STATED EXERCISE -
Transcribe the rows word for word, from the start of the rows through the line that contains "(B) picture frame", including that line.

RECORDS -
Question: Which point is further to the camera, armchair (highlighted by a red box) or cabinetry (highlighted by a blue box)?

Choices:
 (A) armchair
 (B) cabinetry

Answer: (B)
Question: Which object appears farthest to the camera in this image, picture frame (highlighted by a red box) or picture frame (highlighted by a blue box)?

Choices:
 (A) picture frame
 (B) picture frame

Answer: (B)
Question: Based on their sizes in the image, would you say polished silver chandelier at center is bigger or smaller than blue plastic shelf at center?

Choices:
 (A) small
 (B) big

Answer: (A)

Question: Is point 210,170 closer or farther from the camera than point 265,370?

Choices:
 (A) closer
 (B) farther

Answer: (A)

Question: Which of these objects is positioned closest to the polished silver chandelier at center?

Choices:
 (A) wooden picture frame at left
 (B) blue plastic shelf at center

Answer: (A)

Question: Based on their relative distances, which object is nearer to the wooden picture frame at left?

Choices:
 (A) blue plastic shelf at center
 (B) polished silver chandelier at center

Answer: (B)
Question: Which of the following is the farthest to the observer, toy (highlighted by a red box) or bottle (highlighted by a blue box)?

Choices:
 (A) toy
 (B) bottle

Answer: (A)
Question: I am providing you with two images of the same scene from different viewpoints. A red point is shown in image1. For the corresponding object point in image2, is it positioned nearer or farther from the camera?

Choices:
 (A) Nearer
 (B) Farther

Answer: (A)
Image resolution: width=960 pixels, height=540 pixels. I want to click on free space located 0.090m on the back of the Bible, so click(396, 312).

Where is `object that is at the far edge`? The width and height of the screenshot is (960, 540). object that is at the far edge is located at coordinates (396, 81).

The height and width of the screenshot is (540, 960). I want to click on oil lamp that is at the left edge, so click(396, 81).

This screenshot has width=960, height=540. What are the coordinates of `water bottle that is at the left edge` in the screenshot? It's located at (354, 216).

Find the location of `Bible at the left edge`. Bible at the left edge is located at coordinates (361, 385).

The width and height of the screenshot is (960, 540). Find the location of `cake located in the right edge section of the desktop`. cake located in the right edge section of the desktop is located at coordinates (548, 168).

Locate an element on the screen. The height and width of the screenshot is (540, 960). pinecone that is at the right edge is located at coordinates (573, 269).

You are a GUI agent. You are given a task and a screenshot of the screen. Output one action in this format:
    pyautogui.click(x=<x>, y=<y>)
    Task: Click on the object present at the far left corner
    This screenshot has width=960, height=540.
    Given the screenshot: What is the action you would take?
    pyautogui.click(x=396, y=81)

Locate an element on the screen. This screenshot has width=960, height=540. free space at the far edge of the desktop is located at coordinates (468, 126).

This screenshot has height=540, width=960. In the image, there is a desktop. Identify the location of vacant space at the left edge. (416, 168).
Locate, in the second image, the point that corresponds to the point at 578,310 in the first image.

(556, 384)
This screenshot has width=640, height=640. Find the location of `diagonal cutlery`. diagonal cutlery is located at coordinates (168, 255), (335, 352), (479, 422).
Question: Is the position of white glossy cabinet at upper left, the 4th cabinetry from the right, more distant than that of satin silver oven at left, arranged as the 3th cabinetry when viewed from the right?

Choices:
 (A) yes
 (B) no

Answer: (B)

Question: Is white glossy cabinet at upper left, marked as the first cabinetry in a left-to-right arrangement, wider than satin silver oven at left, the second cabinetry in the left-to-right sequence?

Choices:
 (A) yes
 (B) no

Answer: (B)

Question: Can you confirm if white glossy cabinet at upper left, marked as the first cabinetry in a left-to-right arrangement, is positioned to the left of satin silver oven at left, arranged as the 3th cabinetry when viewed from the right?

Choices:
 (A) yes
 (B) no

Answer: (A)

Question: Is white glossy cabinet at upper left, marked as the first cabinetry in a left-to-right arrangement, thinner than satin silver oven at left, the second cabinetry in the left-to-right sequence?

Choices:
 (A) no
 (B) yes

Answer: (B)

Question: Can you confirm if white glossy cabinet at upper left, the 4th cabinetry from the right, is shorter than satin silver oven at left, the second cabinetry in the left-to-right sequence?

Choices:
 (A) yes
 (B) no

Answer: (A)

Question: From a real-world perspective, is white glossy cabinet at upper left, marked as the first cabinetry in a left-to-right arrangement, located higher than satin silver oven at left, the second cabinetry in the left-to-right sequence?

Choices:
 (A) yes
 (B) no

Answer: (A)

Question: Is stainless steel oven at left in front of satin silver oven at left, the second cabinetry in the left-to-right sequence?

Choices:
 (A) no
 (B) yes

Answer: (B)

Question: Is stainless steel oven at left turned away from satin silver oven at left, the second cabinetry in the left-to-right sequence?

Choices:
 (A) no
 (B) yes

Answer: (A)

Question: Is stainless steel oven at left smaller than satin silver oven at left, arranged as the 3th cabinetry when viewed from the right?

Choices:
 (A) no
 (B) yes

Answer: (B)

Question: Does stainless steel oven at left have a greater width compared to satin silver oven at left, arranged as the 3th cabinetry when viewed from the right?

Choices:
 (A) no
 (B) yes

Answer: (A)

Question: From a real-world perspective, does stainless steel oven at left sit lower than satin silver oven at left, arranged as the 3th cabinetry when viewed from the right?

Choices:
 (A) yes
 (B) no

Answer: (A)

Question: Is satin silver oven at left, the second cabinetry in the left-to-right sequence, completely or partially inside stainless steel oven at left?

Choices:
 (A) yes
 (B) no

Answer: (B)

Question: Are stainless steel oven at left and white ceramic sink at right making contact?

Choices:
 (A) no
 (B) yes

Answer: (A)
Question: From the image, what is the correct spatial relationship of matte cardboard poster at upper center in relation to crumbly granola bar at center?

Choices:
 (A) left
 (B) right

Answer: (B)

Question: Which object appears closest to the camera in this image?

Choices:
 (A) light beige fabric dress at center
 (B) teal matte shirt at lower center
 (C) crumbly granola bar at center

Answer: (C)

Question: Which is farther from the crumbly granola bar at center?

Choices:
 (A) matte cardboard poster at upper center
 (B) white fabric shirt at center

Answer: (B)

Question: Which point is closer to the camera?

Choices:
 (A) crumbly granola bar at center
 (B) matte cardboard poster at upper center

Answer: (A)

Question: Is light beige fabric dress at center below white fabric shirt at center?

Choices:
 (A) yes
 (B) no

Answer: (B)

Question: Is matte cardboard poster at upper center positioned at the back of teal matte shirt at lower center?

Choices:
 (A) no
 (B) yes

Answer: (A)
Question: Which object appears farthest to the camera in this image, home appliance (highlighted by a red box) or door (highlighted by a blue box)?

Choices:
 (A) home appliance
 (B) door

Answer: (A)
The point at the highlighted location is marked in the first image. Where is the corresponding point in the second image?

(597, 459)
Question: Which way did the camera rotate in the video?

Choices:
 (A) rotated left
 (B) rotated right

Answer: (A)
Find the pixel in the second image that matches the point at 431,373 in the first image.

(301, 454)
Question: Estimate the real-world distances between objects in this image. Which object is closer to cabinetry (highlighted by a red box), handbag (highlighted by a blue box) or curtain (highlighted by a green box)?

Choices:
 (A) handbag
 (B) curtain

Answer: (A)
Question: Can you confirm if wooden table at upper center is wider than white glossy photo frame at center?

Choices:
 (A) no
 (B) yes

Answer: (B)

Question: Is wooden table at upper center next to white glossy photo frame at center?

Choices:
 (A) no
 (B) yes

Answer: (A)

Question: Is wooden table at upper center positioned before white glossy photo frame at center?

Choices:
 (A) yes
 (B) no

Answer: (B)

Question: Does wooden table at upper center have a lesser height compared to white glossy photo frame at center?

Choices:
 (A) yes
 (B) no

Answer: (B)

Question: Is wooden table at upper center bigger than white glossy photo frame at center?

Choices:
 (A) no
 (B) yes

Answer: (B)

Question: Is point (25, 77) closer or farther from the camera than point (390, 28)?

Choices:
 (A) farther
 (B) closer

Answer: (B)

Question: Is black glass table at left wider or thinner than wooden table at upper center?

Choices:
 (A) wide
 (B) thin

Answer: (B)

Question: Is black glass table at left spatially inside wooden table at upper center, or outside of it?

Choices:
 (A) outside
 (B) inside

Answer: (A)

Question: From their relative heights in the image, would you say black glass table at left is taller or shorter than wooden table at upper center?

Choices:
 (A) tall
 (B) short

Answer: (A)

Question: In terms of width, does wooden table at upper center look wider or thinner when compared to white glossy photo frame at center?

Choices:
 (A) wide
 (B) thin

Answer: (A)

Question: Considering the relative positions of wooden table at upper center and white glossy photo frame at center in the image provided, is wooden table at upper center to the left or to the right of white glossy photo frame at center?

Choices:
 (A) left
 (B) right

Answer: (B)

COMPLETED TASK -
Question: Which point is further to the camera, armchair (highlighted by a red box) or cabinetry (highlighted by a blue box)?

Choices:
 (A) armchair
 (B) cabinetry

Answer: (B)
Question: Which object appears farthest to the camera in this image, picture frame (highlighted by a red box) or picture frame (highlighted by a blue box)?

Choices:
 (A) picture frame
 (B) picture frame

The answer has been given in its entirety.